Scan the material below for "orange", then return each line that contains it.

==== Provided data ====

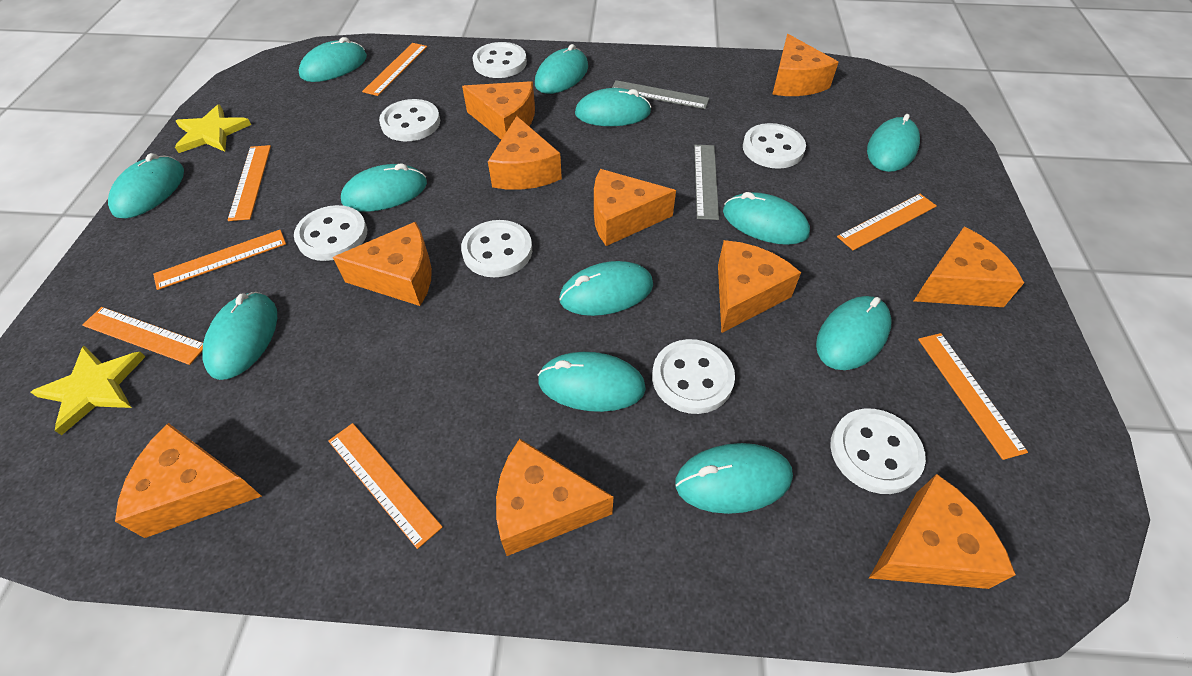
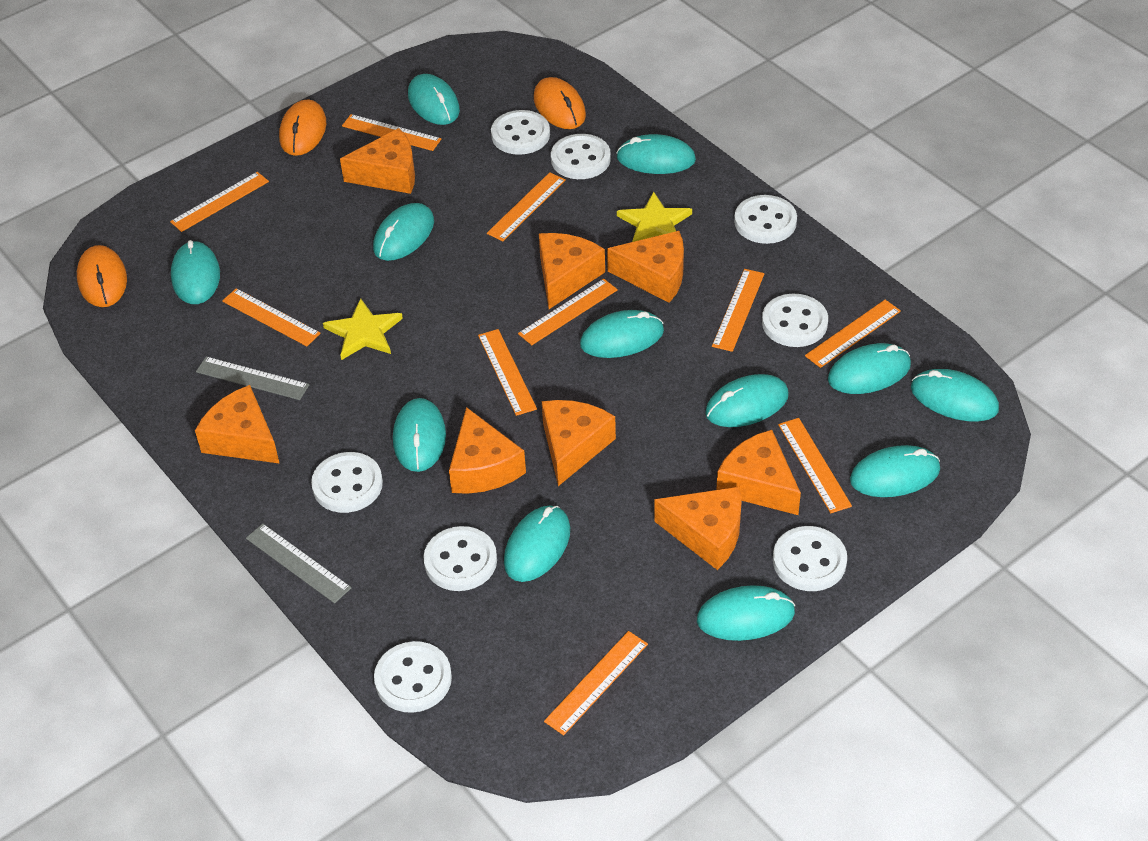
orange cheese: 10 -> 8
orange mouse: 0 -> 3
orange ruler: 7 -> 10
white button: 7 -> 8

====

_Solved problem:_
orange cheese: 10 -> 8
orange mouse: 0 -> 3
orange ruler: 7 -> 10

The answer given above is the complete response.